## Activity
Quote exactly, and only, the lines from the one with "(357, 88) = (565, 394): pink" through the end of the listing.

### Available data

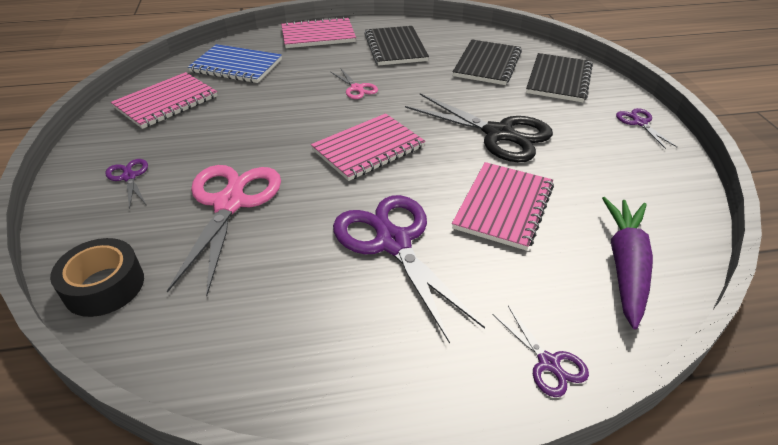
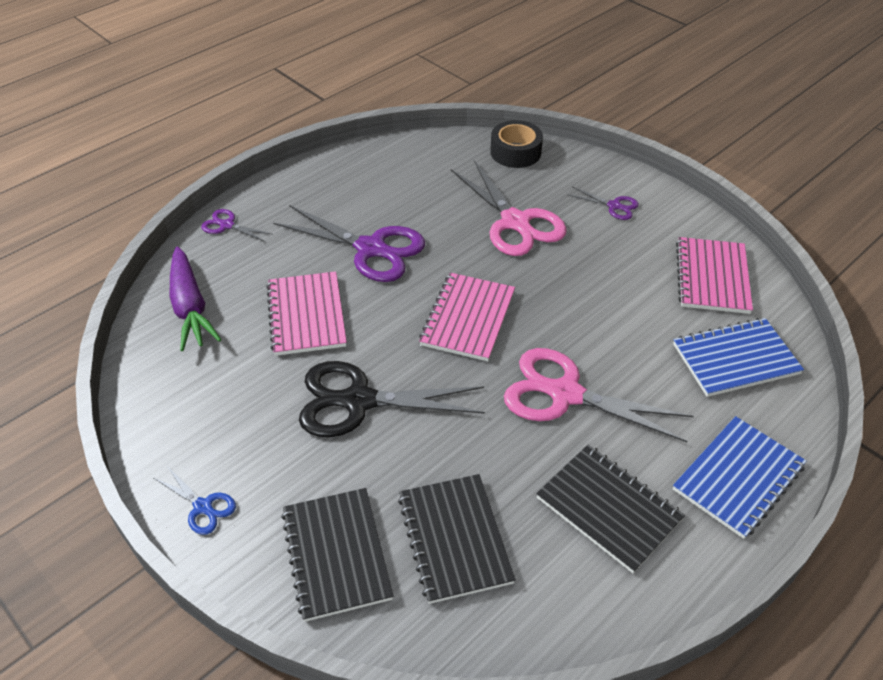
camera: 145 degrees right, 5 degrees up
(318, 35) = (738, 478): pink notebook -> blue notebook
(357, 88) = (565, 394): pink scissors -> pink scissors, size x2.11
(639, 123) = (203, 506): purple scissors -> blue scissors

######

## Completed task
(357, 88) = (565, 394): pink scissors -> pink scissors, size x2.11
(639, 123) = (203, 506): purple scissors -> blue scissors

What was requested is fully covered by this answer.